Start of Block

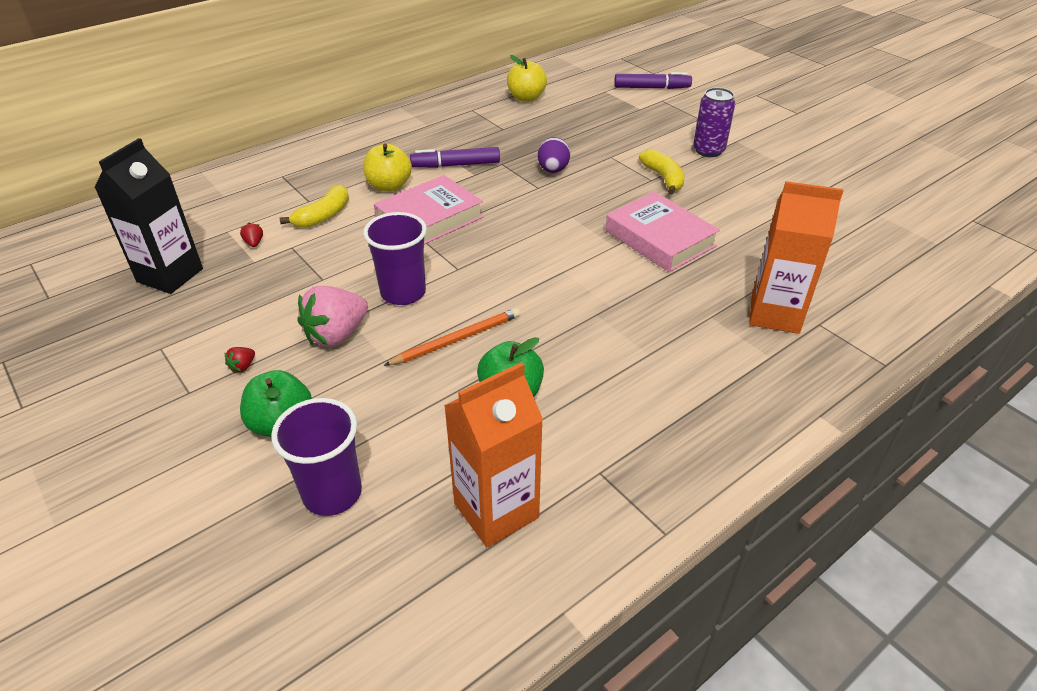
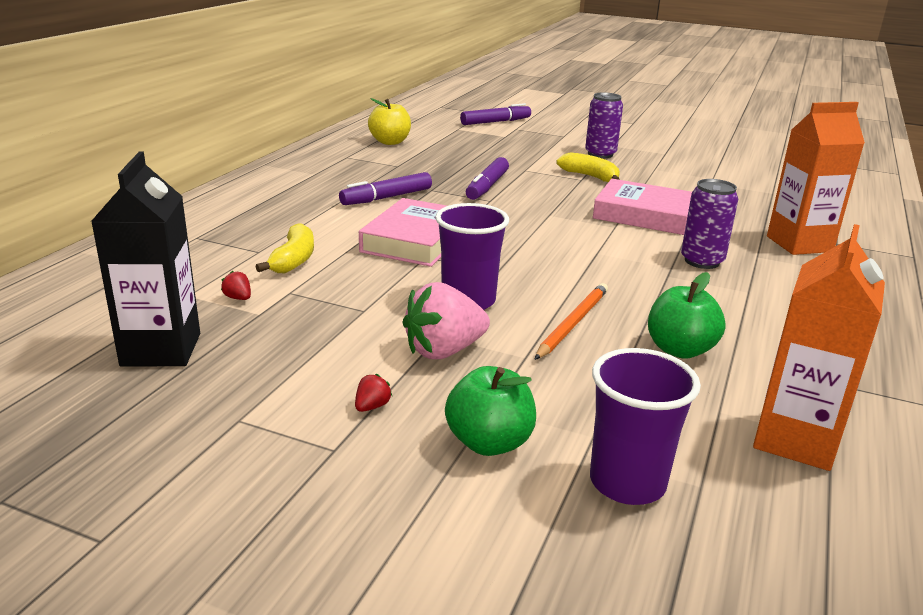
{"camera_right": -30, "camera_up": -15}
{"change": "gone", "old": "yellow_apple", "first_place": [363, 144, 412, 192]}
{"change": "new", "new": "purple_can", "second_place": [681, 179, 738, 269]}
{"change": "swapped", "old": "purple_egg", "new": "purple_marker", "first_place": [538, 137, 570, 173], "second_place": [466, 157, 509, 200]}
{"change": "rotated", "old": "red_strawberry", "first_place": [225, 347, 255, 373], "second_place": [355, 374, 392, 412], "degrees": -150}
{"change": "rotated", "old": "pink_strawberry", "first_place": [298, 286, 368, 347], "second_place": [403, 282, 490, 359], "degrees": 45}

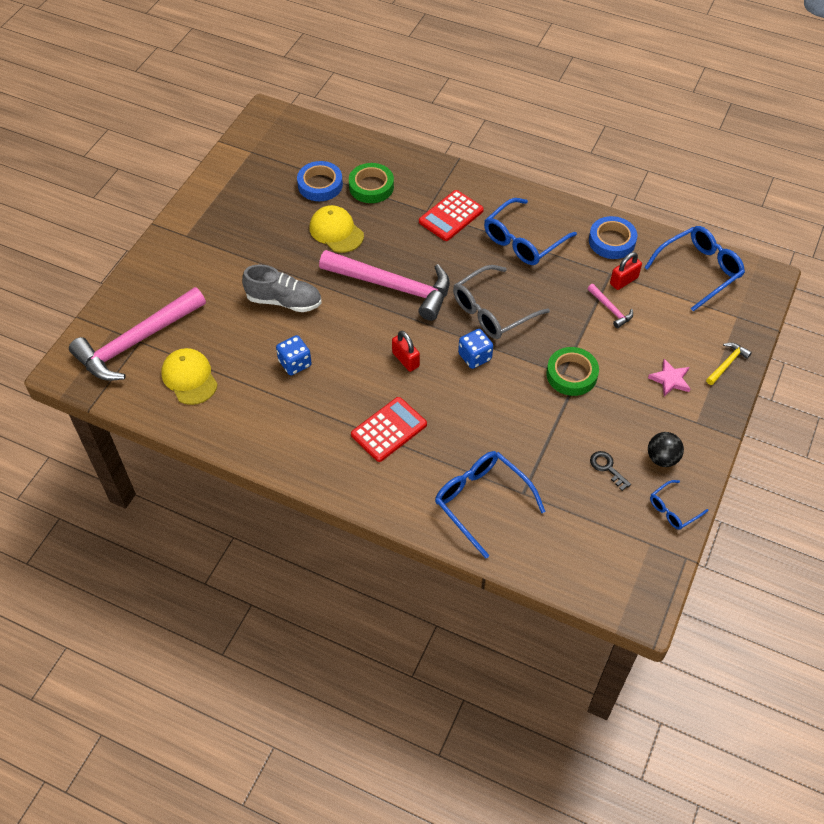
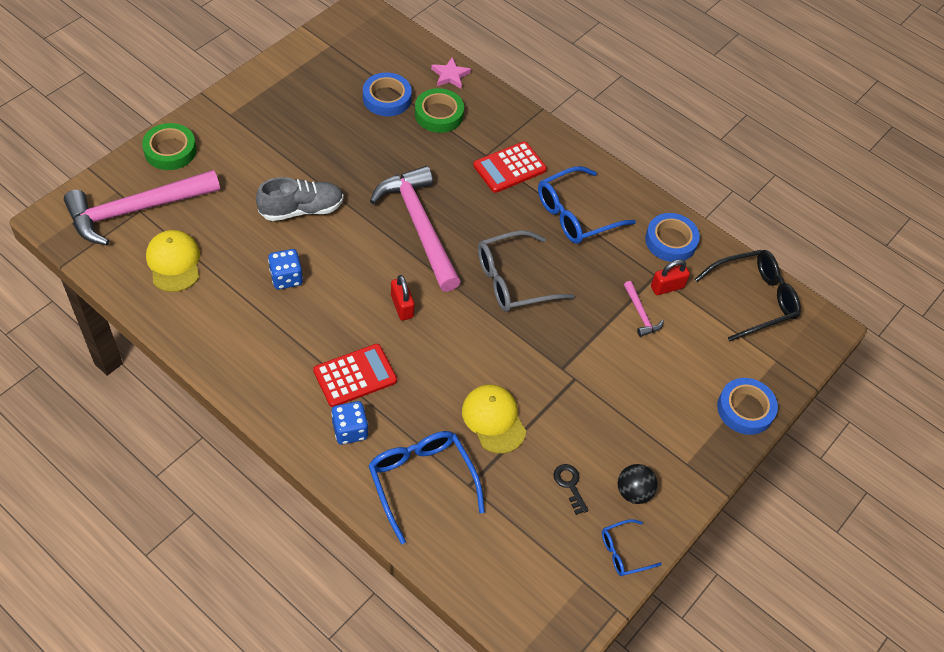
{"camera_right": 10, "camera_up": 0}
{"change": "shifted", "old": "yellow_cap", "first_place": [310, 205, 364, 253], "second_place": [462, 384, 526, 454]}
{"change": "shifted", "old": "blue_dice", "first_place": [458, 329, 493, 369], "second_place": [331, 401, 368, 445]}
{"change": "shifted", "old": "green_tape", "first_place": [546, 347, 599, 396], "second_place": [142, 123, 197, 170]}
{"change": "shifted", "old": "pink_star", "first_place": [648, 359, 691, 397], "second_place": [431, 57, 471, 89]}
{"change": "swapped", "old": "yellow_hammer", "new": "blue_tape", "first_place": [706, 343, 752, 385], "second_place": [717, 378, 778, 435]}
{"change": "repainted", "old": "blue_glasses", "new": "black_glasses", "first_place": [644, 226, 745, 311], "second_place": [695, 250, 801, 342]}
{"change": "rotated", "old": "grey_shoe", "first_place": [242, 264, 322, 312], "second_place": [256, 177, 344, 221], "degrees": -45}
{"change": "rotated", "old": "pink_hammer", "first_place": [319, 250, 450, 321], "second_place": [370, 166, 461, 292], "degrees": -150}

End of Block

Exercise directions >>
Retype the entire listing exactly as it appears, dropping only the pictures.

The answer >>
{"camera_right": -30, "camera_up": -15}
{"change": "gone", "old": "yellow_apple", "first_place": [363, 144, 412, 192]}
{"change": "new", "new": "purple_can", "second_place": [681, 179, 738, 269]}
{"change": "swapped", "old": "purple_egg", "new": "purple_marker", "first_place": [538, 137, 570, 173], "second_place": [466, 157, 509, 200]}
{"change": "rotated", "old": "red_strawberry", "first_place": [225, 347, 255, 373], "second_place": [355, 374, 392, 412], "degrees": -150}
{"change": "rotated", "old": "pink_strawberry", "first_place": [298, 286, 368, 347], "second_place": [403, 282, 490, 359], "degrees": 45}

{"camera_right": 10, "camera_up": 0}
{"change": "shifted", "old": "yellow_cap", "first_place": [310, 205, 364, 253], "second_place": [462, 384, 526, 454]}
{"change": "shifted", "old": "blue_dice", "first_place": [458, 329, 493, 369], "second_place": [331, 401, 368, 445]}
{"change": "shifted", "old": "green_tape", "first_place": [546, 347, 599, 396], "second_place": [142, 123, 197, 170]}
{"change": "shifted", "old": "pink_star", "first_place": [648, 359, 691, 397], "second_place": [431, 57, 471, 89]}
{"change": "swapped", "old": "yellow_hammer", "new": "blue_tape", "first_place": [706, 343, 752, 385], "second_place": [717, 378, 778, 435]}
{"change": "repainted", "old": "blue_glasses", "new": "black_glasses", "first_place": [644, 226, 745, 311], "second_place": [695, 250, 801, 342]}
{"change": "rotated", "old": "grey_shoe", "first_place": [242, 264, 322, 312], "second_place": [256, 177, 344, 221], "degrees": -45}
{"change": "rotated", "old": "pink_hammer", "first_place": [319, 250, 450, 321], "second_place": [370, 166, 461, 292], "degrees": -150}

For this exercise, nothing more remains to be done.